_Directions_.
Copy nothing past the line containing "yellow arrow: (150, 123) -> (105, 120), moved". Transcribe every line of the listing below up to and including it, from the first, except pictures.

_Exercise inputs_.
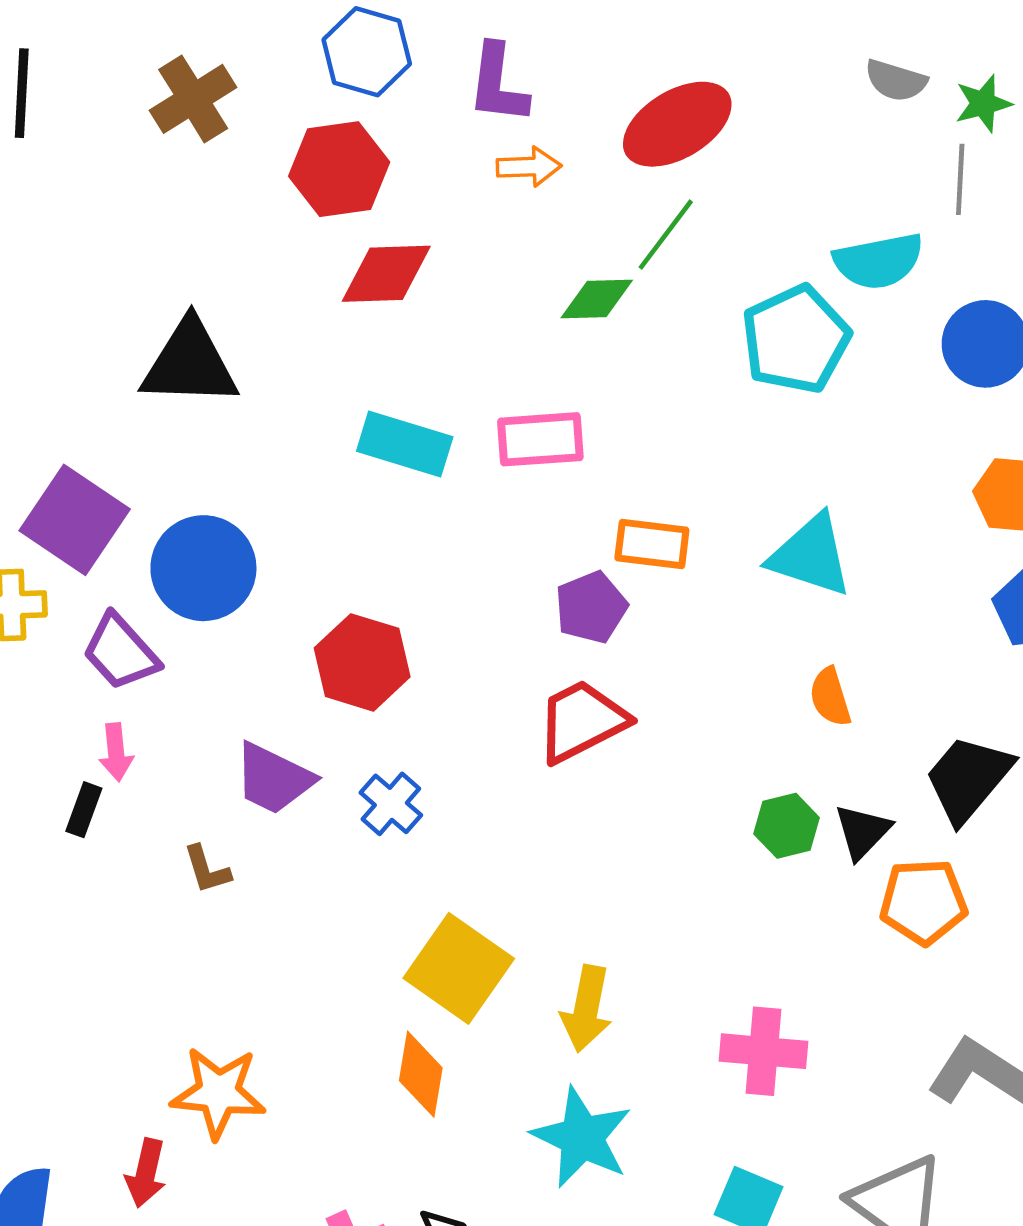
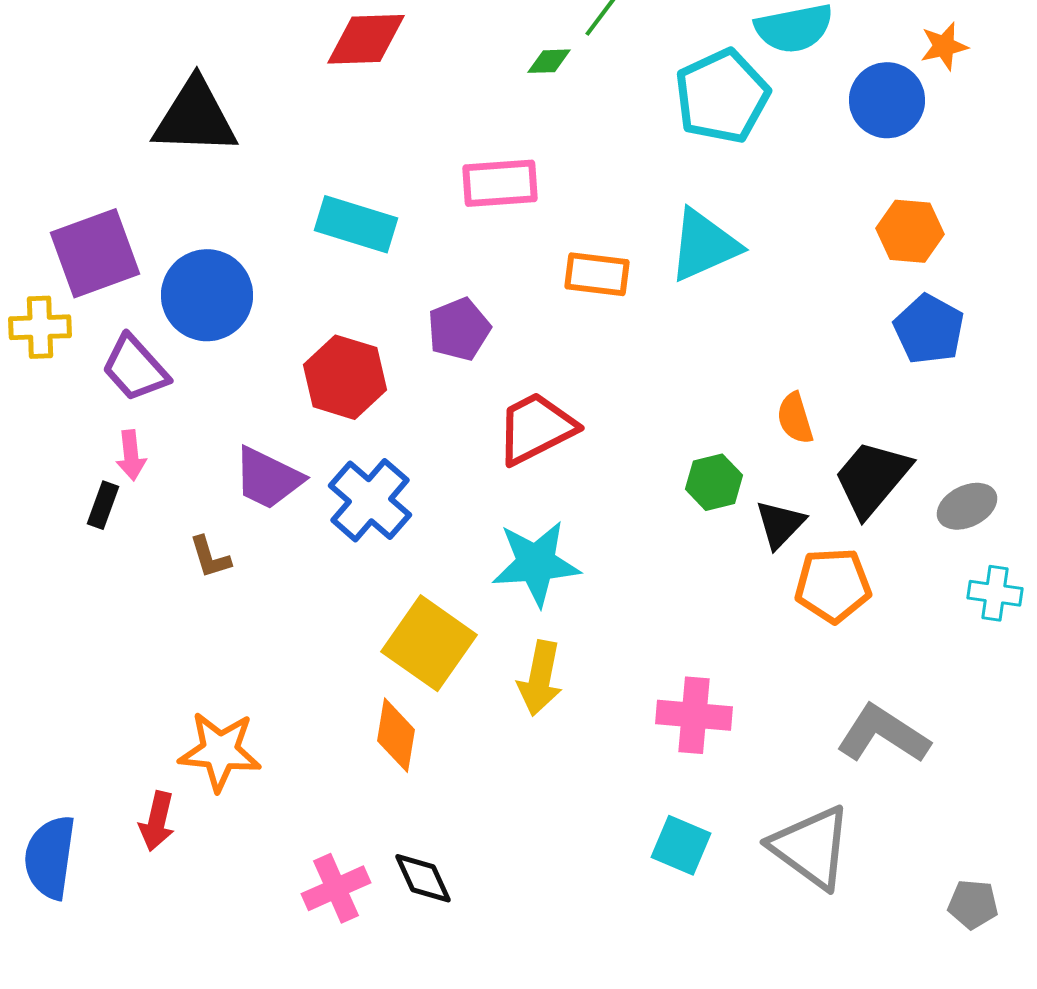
green diamond: (597, 299) -> (549, 61), size x0.7
cyan rectangle: (405, 444) -> (356, 224), moved
purple square: (75, 520) -> (95, 253), turned 36
cyan triangle: (811, 555) -> (704, 245), moved, turned -42
purple pentagon: (591, 607) -> (459, 329), moved
orange semicircle: (830, 697) -> (795, 418), moved
blue cross: (391, 804) -> (370, 500), size x1.5
green hexagon: (787, 826) -> (714, 482), moved
cyan star: (582, 1137) -> (536, 563), moved, turned -30

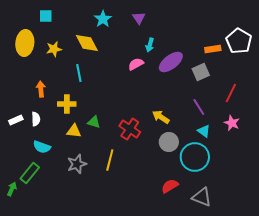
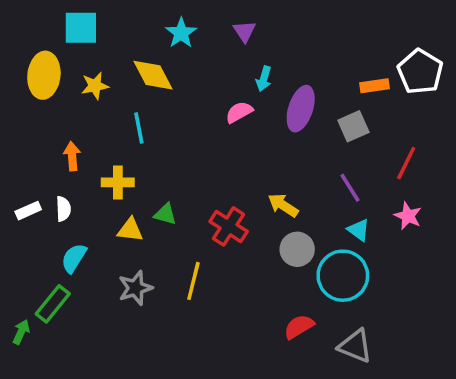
cyan square: (46, 16) -> (81, 28), size x1.5
purple ellipse: (171, 62) -> (301, 109), turned -35
cyan semicircle: (42, 147) -> (74, 258), turned 102

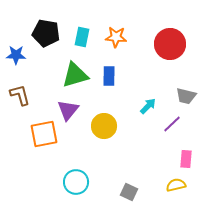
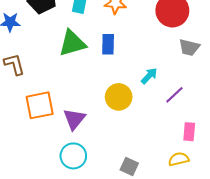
gray trapezoid: (186, 96) -> (189, 47), moved
purple triangle: (68, 110) -> (74, 119), moved
yellow circle: (104, 126) -> (119, 97), moved

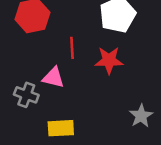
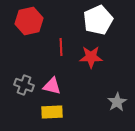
pink triangle: (53, 78) -> (52, 86), moved

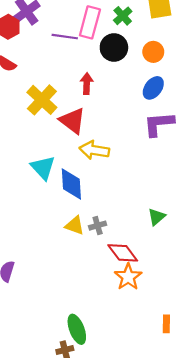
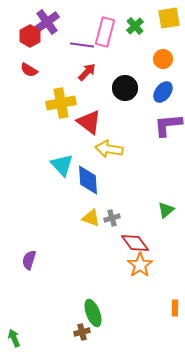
black circle: (114, 48) -> (125, 88), moved
red arrow: (87, 84) -> (87, 72), moved, turned 42
yellow cross: (42, 100) -> (61, 103), turned 36

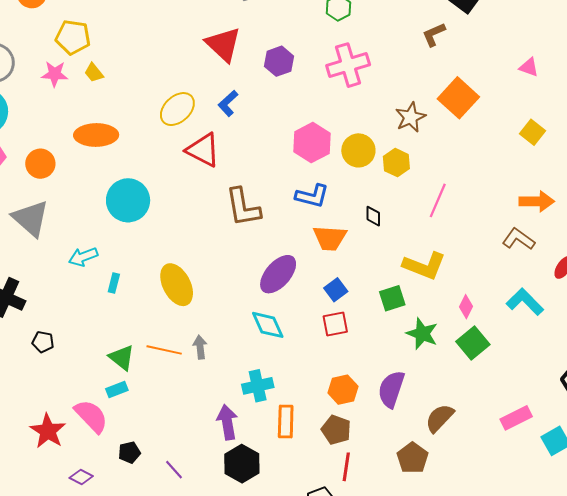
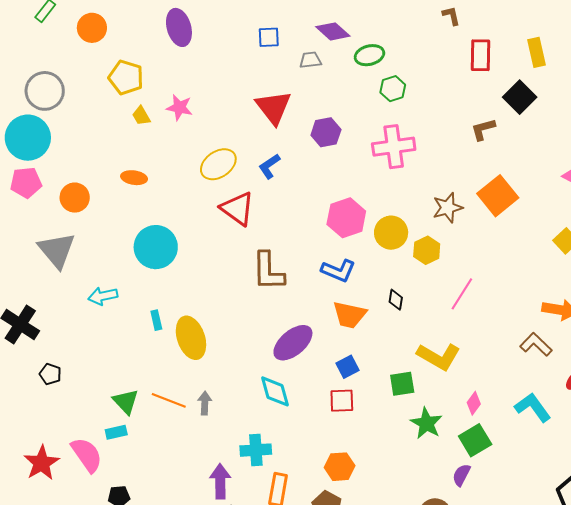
pink star: (55, 74) -> (179, 108), moved
orange ellipse: (96, 135) -> (134, 178), size x0.6
cyan rectangle: (114, 283) -> (156, 320), moved, turned -36
purple semicircle: (391, 389) -> (461, 475), moved, size x0.6

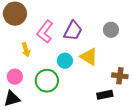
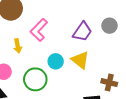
gray circle: (111, 30) -> (109, 26), moved
purple trapezoid: (73, 31) -> (82, 32), moved

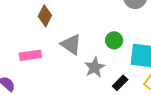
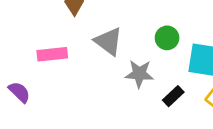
gray star: (95, 67) -> (139, 74), turned 30

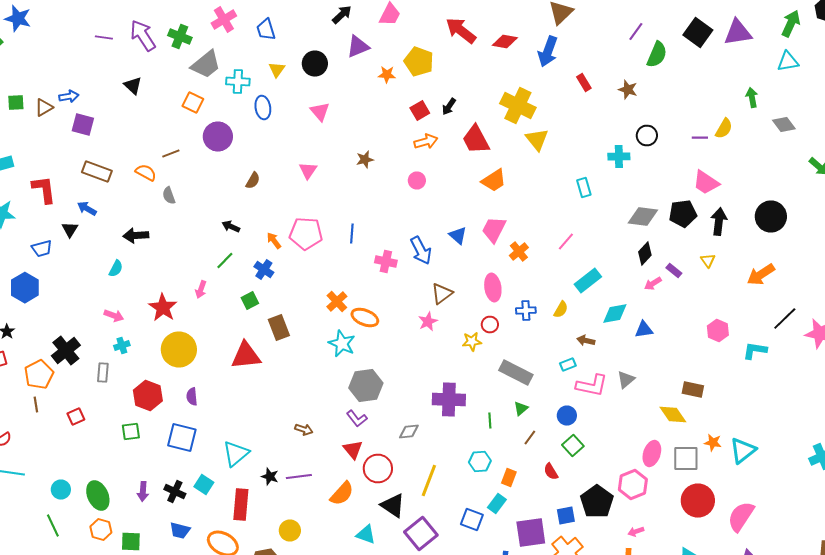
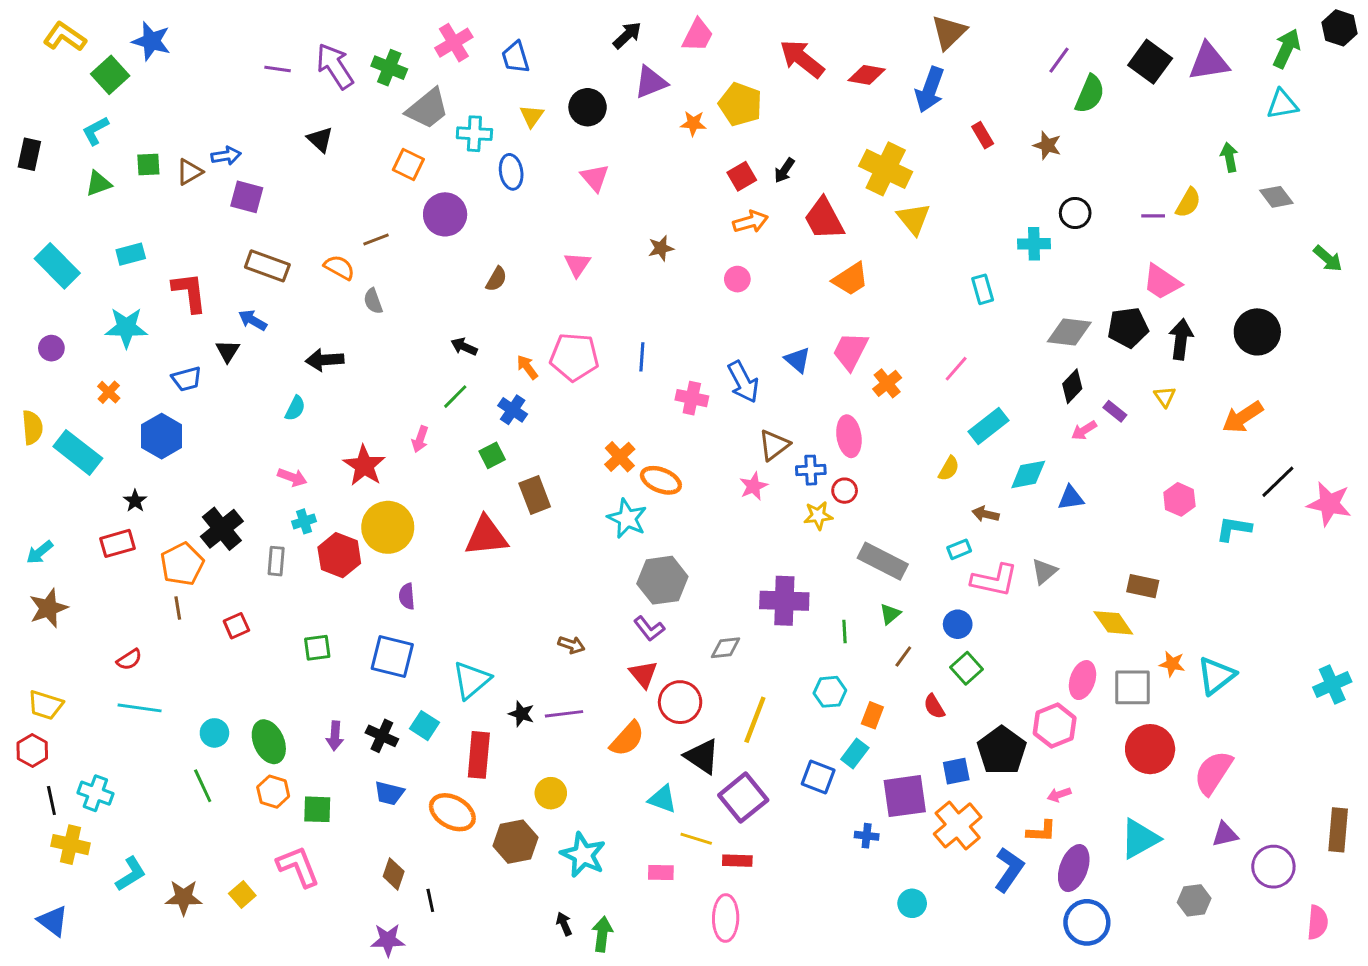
blue cross: (526, 310) -> (811, 470), moved
red hexagon: (148, 396) -> (339, 555), moved

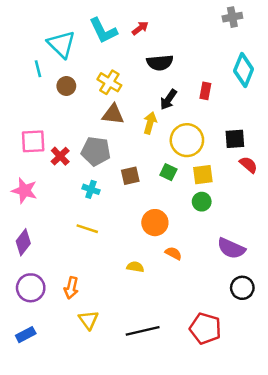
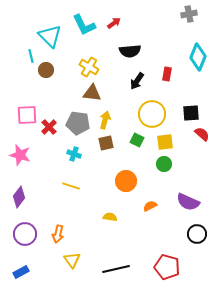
brown circle: (66, 86) -> (46, 70), moved
yellow arrow: (150, 123) -> (105, 120), moved
orange semicircle: (173, 253) -> (150, 206), moved, turned -56

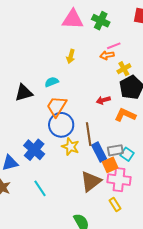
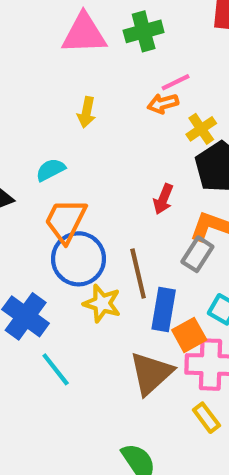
green cross: (101, 21) -> (144, 31), turned -36
red arrow: (103, 100) -> (163, 199), turned -48
gray rectangle: (115, 150) -> (197, 254), moved, turned -42
blue rectangle: (99, 152) -> (164, 310), turned 42
cyan line: (40, 188) -> (56, 369), moved

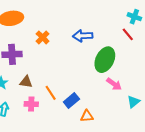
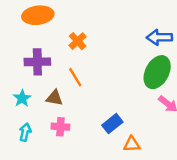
blue arrow: (83, 36) -> (159, 37), moved
orange line: (51, 93) -> (75, 77), moved

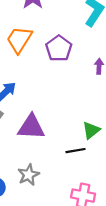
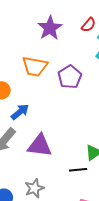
orange trapezoid: (19, 40) -> (35, 66), turned -116

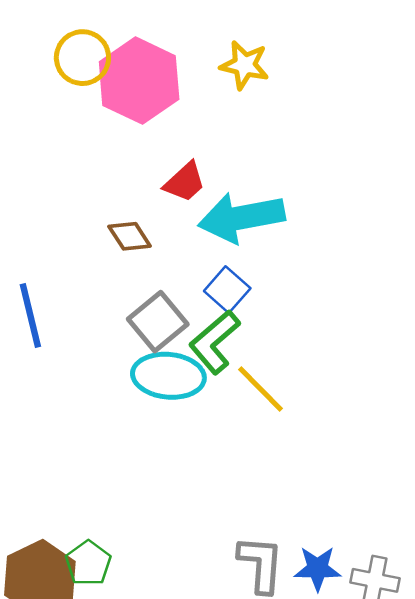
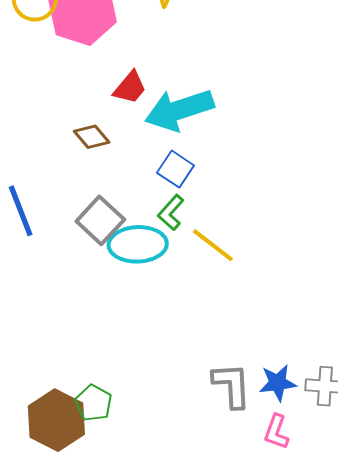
gray square: (158, 322) -> (100, 220), moved
green L-shape: (215, 342) -> (171, 212), size x0.7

_Reply to the exercise_.
green diamond: (597, 299) -> (549, 61), size x0.7
cyan rectangle: (405, 444) -> (356, 224), moved
purple square: (75, 520) -> (95, 253), turned 36
cyan triangle: (811, 555) -> (704, 245), moved, turned -42
purple pentagon: (591, 607) -> (459, 329), moved
orange semicircle: (830, 697) -> (795, 418), moved
blue cross: (391, 804) -> (370, 500), size x1.5
green hexagon: (787, 826) -> (714, 482), moved
cyan star: (582, 1137) -> (536, 563), moved, turned -30

cyan square: (46, 16) -> (81, 28), size x1.5
purple ellipse: (171, 62) -> (301, 109), turned -35
cyan semicircle: (42, 147) -> (74, 258), turned 102

gray trapezoid: (186, 96) -> (189, 47), moved
purple triangle: (68, 110) -> (74, 119), moved
yellow circle: (104, 126) -> (119, 97), moved

pink triangle: (53, 78) -> (52, 86), moved

black circle: (114, 48) -> (125, 88), moved
red arrow: (87, 84) -> (87, 72), moved, turned 42
yellow cross: (42, 100) -> (61, 103), turned 36

pink star: (55, 74) -> (179, 108), moved
orange ellipse: (96, 135) -> (134, 178), size x0.6
cyan rectangle: (114, 283) -> (156, 320), moved, turned -36
purple semicircle: (391, 389) -> (461, 475), moved, size x0.6

gray circle: (111, 30) -> (109, 26), moved
purple trapezoid: (73, 31) -> (82, 32), moved

gray star: (95, 67) -> (139, 74), turned 30

blue cross: (526, 310) -> (811, 470), moved
red hexagon: (148, 396) -> (339, 555), moved

brown circle: (66, 86) -> (46, 70), moved
yellow arrow: (150, 123) -> (105, 120), moved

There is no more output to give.